| INFORMATION PROVIDED |
────

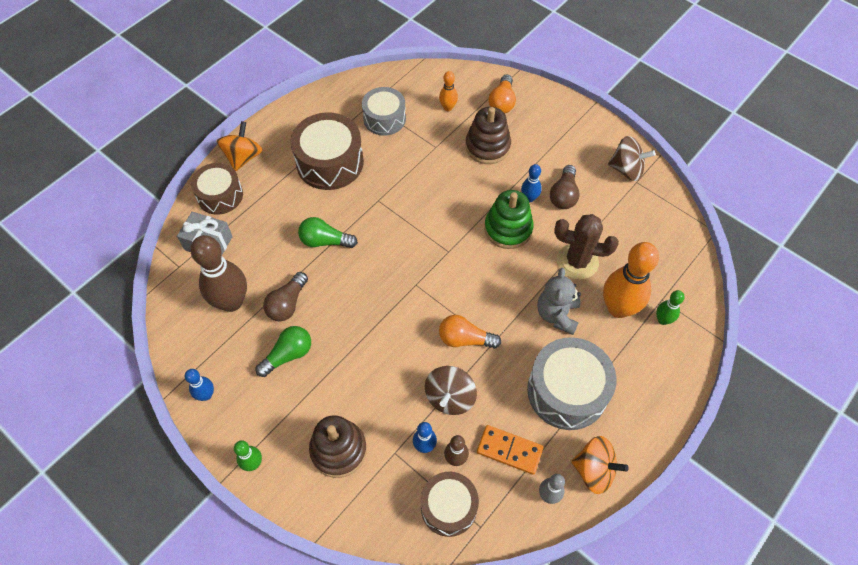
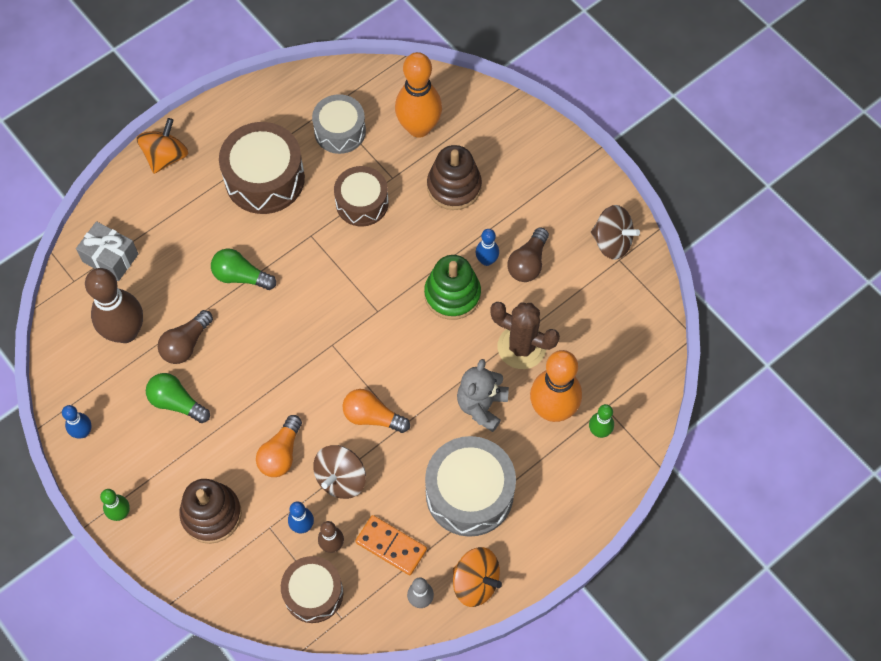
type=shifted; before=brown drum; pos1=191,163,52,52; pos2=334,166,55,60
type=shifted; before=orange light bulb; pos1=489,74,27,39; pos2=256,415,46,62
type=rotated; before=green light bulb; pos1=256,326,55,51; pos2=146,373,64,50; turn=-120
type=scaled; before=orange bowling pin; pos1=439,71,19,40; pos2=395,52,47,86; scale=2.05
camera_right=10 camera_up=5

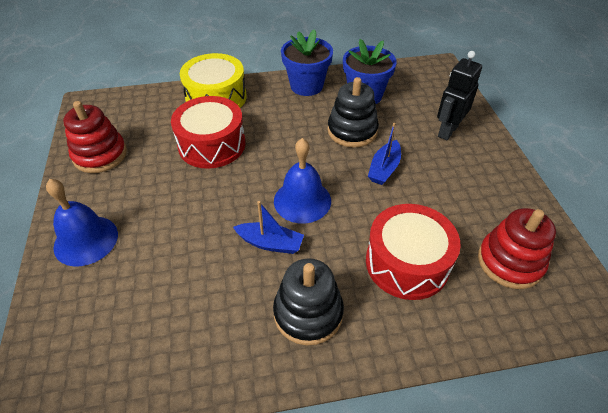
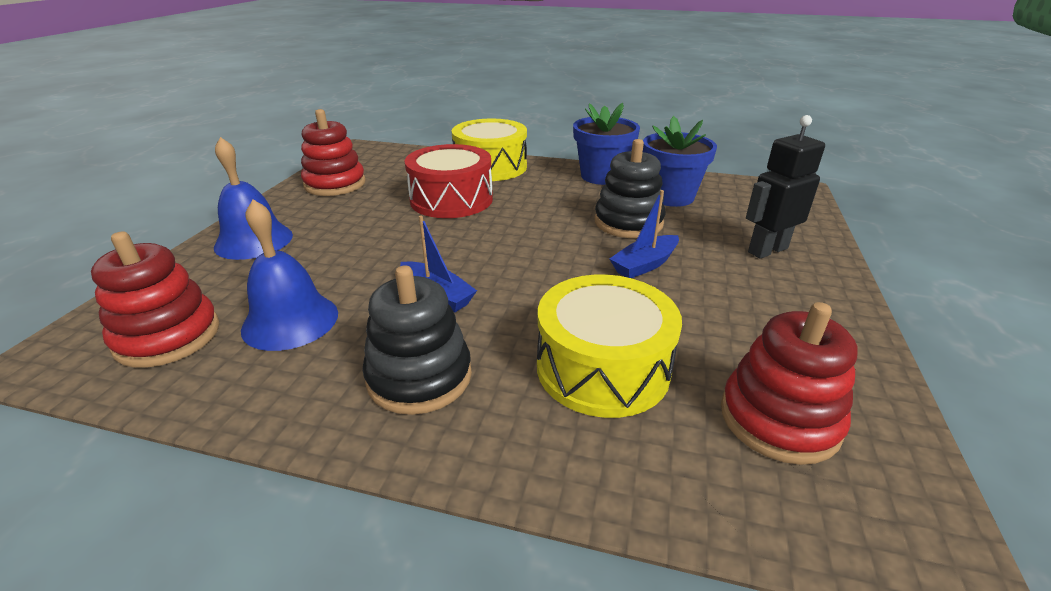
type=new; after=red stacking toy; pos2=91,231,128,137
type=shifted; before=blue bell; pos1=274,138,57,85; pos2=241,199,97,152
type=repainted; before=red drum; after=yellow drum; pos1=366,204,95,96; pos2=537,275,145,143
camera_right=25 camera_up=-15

────

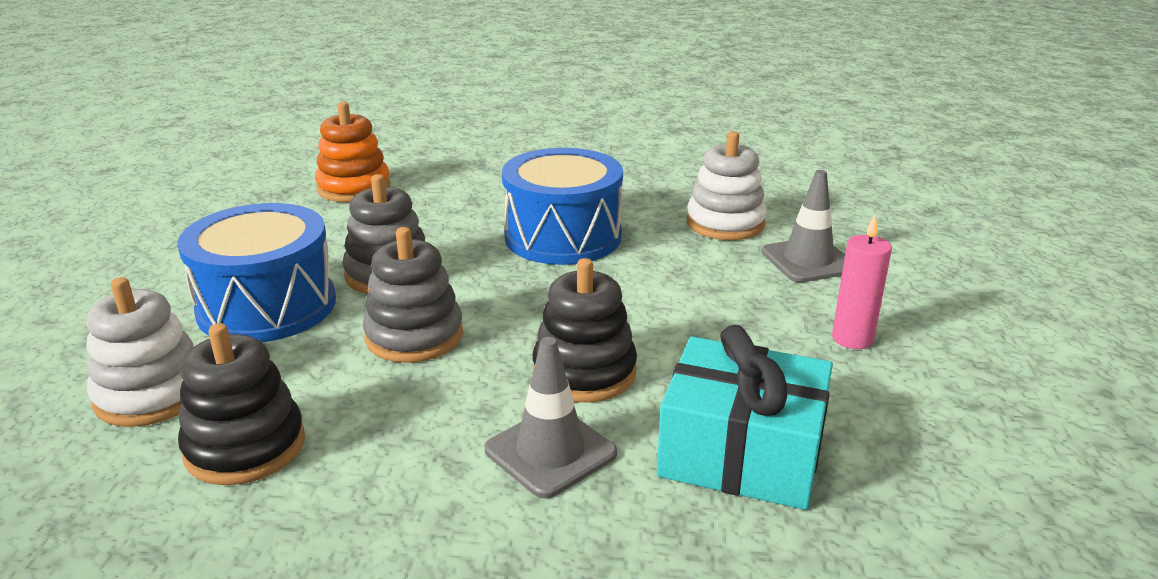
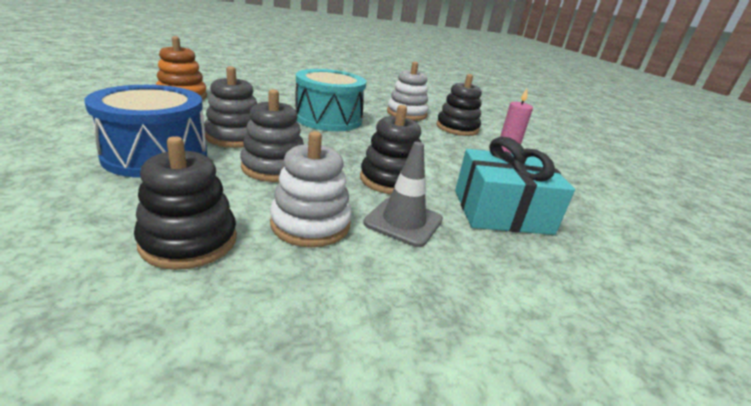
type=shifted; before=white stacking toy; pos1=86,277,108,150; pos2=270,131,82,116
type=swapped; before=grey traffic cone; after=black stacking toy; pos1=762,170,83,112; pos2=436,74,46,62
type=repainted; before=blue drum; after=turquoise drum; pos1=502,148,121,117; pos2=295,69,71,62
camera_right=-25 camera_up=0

────

| PROBLEM TO SOLVE |
Write out exactly the run of lines above that starts at the line containing "camera_right=10 camera_up=5" and ends at the line containing "camera_right=25 camera_up=-15". Include both, and leave the pictures out.

| TASK RESULT |
camera_right=10 camera_up=5

type=new; after=red stacking toy; pos2=91,231,128,137
type=shifted; before=blue bell; pos1=274,138,57,85; pos2=241,199,97,152
type=repainted; before=red drum; after=yellow drum; pos1=366,204,95,96; pos2=537,275,145,143
camera_right=25 camera_up=-15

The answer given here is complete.